Exercise instructions
For the entries that follow, set down each one exactly and drop any pictures.

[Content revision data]

+===+

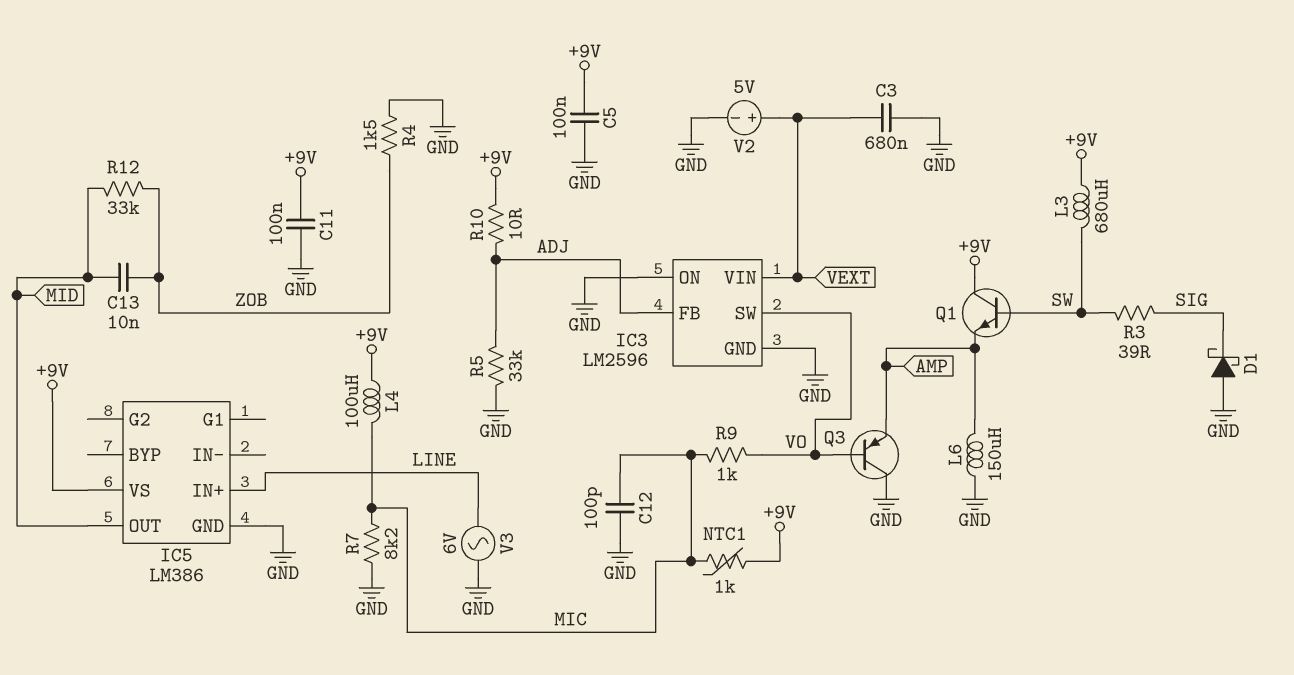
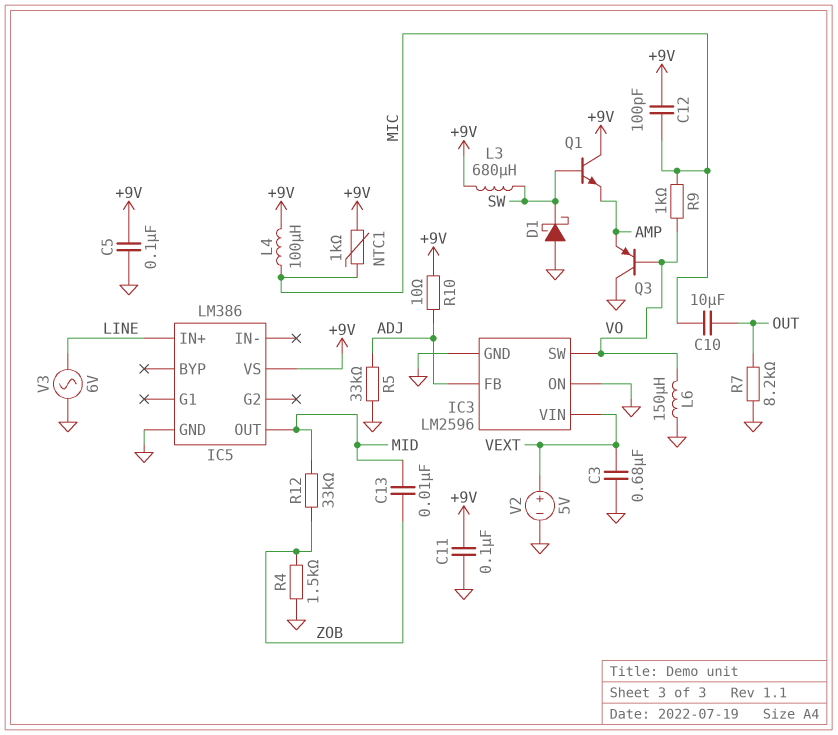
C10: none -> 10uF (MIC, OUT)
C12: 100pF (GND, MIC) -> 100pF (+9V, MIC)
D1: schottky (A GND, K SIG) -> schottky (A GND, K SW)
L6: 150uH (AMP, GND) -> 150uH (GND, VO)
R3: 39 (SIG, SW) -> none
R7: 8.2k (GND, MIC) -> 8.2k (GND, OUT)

+===+

Task output
C10: none -> 10uF (MIC, OUT)
C12: 100pF (GND, MIC) -> 100pF (+9V, MIC)
D1: schottky (A GND, K SIG) -> schottky (A GND, K SW)
L6: 150uH (AMP, GND) -> 150uH (GND, VO)
R3: 39 (SIG, SW) -> none
R7: 8.2k (GND, MIC) -> 8.2k (GND, OUT)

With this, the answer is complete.